___ Supplied material
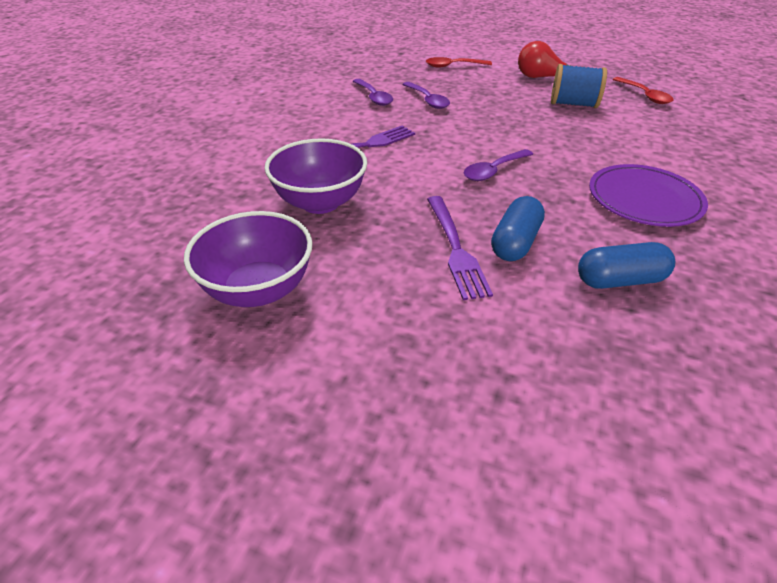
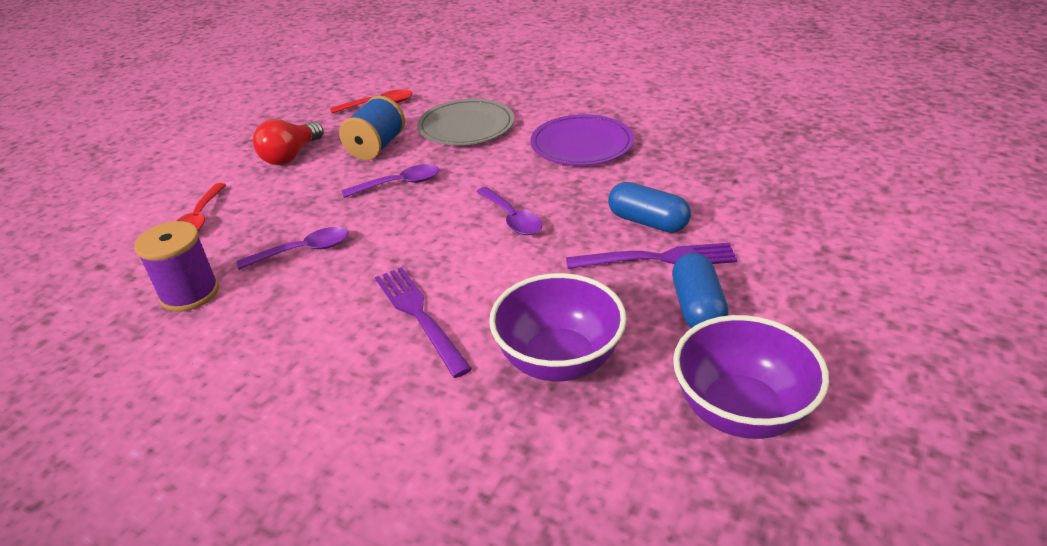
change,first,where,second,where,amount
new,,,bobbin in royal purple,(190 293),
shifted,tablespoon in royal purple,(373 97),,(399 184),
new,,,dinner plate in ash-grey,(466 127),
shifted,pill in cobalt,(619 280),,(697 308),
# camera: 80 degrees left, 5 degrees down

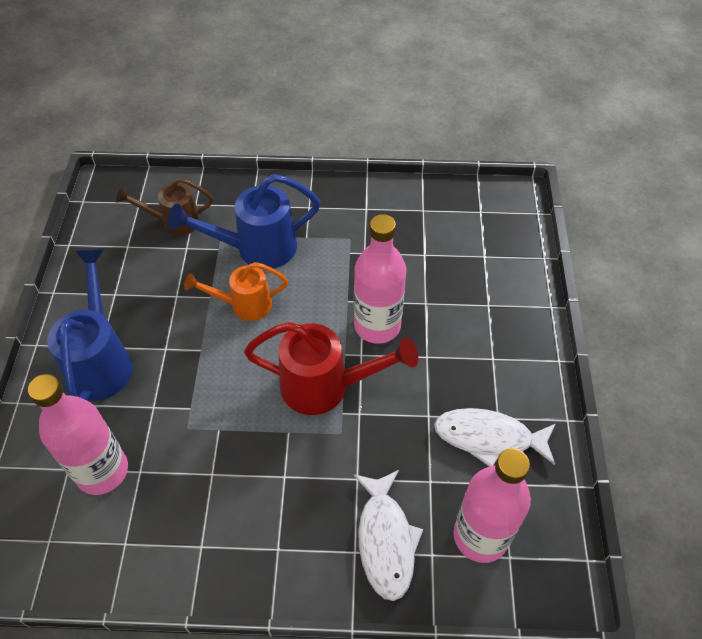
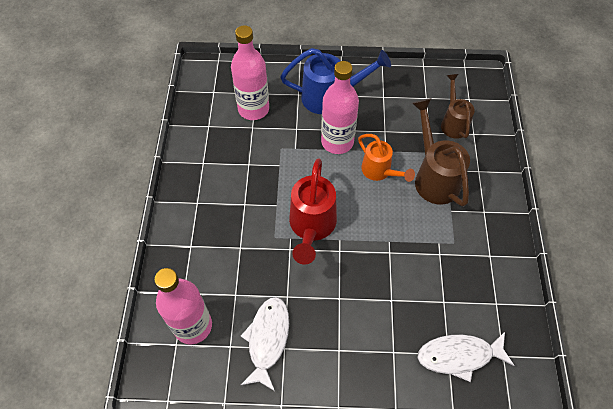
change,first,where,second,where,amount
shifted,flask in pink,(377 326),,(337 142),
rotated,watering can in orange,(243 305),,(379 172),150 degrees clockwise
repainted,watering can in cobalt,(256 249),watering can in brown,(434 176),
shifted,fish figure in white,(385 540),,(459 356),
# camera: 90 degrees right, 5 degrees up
______
» Exercise instructions: Exactly as they stand, the entries must be written out again, pictures excluded.

» Answer to the problem:
change,first,where,second,where,amount
new,,,bobbin in royal purple,(190 293),
shifted,tablespoon in royal purple,(373 97),,(399 184),
new,,,dinner plate in ash-grey,(466 127),
shifted,pill in cobalt,(619 280),,(697 308),
# camera: 80 degrees left, 5 degrees down

change,first,where,second,where,amount
shifted,flask in pink,(377 326),,(337 142),
rotated,watering can in orange,(243 305),,(379 172),150 degrees clockwise
repainted,watering can in cobalt,(256 249),watering can in brown,(434 176),
shifted,fish figure in white,(385 540),,(459 356),
# camera: 90 degrees right, 5 degrees up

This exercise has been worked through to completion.